Work task
Give back only the line containing "FAN1 pin SIG: none -> D8" and every line after it through the end of the data below, transcribed exactly.

Input data
------
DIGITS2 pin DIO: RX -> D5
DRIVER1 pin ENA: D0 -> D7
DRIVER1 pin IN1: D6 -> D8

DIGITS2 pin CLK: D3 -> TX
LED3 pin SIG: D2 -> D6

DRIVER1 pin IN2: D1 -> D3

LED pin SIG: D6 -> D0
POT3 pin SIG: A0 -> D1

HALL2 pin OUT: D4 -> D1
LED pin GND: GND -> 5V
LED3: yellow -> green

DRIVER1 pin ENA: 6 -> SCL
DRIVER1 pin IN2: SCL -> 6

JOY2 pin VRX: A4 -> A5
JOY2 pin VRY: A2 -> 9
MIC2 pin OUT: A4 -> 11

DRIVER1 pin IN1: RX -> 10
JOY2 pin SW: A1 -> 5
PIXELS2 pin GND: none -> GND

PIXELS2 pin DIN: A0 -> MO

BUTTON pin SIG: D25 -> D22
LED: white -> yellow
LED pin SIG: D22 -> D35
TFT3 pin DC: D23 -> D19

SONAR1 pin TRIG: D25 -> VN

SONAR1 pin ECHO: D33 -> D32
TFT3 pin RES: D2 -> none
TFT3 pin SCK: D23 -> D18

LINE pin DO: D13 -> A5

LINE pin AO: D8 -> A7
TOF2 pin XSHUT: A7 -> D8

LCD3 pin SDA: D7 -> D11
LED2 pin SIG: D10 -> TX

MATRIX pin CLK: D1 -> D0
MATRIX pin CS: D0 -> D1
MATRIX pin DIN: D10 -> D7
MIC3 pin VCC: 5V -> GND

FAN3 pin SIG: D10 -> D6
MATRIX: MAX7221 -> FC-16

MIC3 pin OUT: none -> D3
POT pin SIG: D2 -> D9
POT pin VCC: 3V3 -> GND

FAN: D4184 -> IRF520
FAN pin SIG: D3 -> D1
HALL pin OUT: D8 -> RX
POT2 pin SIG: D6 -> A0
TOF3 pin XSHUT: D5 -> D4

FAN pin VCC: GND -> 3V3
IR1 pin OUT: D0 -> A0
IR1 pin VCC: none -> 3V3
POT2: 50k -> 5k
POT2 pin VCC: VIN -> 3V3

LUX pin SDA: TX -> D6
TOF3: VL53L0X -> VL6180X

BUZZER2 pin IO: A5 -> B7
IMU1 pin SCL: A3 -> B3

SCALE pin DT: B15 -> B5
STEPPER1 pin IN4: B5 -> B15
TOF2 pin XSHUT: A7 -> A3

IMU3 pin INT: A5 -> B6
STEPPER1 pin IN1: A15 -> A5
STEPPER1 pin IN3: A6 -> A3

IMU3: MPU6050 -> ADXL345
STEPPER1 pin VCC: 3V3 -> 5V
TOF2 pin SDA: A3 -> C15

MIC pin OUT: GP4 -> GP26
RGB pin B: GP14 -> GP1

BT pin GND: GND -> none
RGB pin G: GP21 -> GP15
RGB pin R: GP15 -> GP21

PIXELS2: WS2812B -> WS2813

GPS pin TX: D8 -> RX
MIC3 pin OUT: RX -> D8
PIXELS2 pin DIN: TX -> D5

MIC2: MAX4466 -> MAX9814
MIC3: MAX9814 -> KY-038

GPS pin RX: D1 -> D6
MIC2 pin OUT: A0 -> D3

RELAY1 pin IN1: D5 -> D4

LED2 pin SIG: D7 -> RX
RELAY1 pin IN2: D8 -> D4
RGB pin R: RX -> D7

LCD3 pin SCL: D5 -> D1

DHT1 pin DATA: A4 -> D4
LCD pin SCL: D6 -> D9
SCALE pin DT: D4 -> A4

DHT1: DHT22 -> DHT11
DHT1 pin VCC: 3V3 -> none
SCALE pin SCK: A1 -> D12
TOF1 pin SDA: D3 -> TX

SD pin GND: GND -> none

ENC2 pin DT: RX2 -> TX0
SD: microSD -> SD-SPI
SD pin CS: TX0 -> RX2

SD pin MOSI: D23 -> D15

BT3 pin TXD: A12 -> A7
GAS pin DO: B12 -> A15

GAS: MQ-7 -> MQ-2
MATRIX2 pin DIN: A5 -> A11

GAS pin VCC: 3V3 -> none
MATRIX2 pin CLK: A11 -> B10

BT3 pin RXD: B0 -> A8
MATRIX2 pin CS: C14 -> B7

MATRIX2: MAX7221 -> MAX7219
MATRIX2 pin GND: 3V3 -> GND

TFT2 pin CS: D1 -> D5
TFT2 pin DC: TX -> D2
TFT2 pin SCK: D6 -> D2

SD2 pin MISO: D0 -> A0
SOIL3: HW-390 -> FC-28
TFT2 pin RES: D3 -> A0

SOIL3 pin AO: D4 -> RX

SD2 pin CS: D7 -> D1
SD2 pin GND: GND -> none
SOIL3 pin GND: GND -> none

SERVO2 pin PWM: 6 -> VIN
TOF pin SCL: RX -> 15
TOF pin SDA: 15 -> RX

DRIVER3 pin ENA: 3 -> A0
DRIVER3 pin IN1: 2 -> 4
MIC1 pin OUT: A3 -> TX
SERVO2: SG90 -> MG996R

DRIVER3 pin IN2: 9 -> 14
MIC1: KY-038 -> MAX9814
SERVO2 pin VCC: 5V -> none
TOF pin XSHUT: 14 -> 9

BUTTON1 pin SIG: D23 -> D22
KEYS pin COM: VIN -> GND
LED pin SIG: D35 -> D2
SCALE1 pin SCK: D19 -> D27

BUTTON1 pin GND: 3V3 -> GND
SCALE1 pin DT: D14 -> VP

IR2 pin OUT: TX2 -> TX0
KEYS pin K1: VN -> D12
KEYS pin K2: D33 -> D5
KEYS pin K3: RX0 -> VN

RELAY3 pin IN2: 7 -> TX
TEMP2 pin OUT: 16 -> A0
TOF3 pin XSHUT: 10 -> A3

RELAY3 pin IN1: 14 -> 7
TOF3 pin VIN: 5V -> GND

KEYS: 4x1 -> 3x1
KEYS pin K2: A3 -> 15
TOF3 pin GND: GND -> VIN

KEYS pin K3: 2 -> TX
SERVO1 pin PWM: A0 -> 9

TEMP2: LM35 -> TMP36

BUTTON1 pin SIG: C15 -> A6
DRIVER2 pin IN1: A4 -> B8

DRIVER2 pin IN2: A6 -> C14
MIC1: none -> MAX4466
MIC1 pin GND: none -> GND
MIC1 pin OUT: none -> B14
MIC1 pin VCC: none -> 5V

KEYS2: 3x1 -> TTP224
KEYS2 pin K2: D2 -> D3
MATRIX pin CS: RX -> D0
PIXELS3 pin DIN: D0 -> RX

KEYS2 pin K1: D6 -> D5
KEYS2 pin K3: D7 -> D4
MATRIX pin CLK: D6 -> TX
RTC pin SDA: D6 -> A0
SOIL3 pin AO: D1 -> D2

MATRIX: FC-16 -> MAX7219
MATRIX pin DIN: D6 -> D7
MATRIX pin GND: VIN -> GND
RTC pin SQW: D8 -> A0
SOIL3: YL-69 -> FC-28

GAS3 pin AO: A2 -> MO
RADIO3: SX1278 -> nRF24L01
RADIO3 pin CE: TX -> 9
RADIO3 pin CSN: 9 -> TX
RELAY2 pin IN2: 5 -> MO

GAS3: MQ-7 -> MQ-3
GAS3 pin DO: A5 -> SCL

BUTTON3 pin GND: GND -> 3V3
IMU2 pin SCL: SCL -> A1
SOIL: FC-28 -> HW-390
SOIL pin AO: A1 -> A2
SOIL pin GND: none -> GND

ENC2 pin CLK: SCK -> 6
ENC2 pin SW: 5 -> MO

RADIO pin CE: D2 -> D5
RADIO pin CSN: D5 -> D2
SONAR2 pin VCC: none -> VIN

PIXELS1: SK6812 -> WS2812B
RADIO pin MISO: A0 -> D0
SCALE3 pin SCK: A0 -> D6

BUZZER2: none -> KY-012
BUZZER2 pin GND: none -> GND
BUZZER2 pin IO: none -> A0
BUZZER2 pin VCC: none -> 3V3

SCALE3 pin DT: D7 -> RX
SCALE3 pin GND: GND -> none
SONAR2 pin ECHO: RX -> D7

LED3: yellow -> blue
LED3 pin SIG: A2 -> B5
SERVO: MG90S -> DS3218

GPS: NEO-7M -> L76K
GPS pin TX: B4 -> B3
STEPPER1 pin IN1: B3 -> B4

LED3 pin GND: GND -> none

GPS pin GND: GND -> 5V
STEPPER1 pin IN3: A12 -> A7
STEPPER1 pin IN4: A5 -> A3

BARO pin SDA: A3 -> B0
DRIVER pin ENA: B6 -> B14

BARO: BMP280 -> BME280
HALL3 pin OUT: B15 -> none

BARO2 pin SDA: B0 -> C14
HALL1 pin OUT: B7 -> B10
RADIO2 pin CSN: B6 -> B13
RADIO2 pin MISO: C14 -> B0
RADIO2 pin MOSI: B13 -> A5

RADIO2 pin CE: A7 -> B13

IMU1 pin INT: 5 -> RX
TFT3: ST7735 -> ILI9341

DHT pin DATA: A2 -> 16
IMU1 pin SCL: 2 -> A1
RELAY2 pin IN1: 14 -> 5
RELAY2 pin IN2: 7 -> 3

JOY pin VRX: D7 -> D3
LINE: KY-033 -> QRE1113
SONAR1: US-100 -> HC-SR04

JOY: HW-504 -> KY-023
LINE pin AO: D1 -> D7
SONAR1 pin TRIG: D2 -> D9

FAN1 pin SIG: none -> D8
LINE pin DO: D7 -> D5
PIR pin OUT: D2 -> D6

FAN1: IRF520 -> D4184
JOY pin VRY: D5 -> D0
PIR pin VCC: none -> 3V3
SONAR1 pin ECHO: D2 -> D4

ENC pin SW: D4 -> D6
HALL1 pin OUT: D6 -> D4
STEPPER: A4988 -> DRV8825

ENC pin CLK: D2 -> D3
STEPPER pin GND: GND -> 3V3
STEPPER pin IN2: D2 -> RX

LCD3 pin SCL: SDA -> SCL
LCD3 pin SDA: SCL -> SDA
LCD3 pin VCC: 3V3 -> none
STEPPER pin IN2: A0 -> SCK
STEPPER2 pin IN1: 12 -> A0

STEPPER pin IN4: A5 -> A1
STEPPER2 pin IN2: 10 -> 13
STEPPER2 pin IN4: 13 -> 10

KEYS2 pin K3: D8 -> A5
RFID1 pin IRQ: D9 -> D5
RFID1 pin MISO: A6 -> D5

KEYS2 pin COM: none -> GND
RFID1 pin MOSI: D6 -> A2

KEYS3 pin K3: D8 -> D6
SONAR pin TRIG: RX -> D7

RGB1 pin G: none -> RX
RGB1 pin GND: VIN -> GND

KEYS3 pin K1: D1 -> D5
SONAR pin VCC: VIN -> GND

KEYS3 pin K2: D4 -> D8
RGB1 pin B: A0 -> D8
------
Result of this task
FAN1 pin SIG: none -> D8
LINE pin DO: D7 -> D5
PIR pin OUT: D2 -> D6

FAN1: IRF520 -> D4184
JOY pin VRY: D5 -> D0
PIR pin VCC: none -> 3V3
SONAR1 pin ECHO: D2 -> D4

ENC pin SW: D4 -> D6
HALL1 pin OUT: D6 -> D4
STEPPER: A4988 -> DRV8825

ENC pin CLK: D2 -> D3
STEPPER pin GND: GND -> 3V3
STEPPER pin IN2: D2 -> RX

LCD3 pin SCL: SDA -> SCL
LCD3 pin SDA: SCL -> SDA
LCD3 pin VCC: 3V3 -> none
STEPPER pin IN2: A0 -> SCK
STEPPER2 pin IN1: 12 -> A0

STEPPER pin IN4: A5 -> A1
STEPPER2 pin IN2: 10 -> 13
STEPPER2 pin IN4: 13 -> 10

KEYS2 pin K3: D8 -> A5
RFID1 pin IRQ: D9 -> D5
RFID1 pin MISO: A6 -> D5

KEYS2 pin COM: none -> GND
RFID1 pin MOSI: D6 -> A2

KEYS3 pin K3: D8 -> D6
SONAR pin TRIG: RX -> D7

RGB1 pin G: none -> RX
RGB1 pin GND: VIN -> GND

KEYS3 pin K1: D1 -> D5
SONAR pin VCC: VIN -> GND

KEYS3 pin K2: D4 -> D8
RGB1 pin B: A0 -> D8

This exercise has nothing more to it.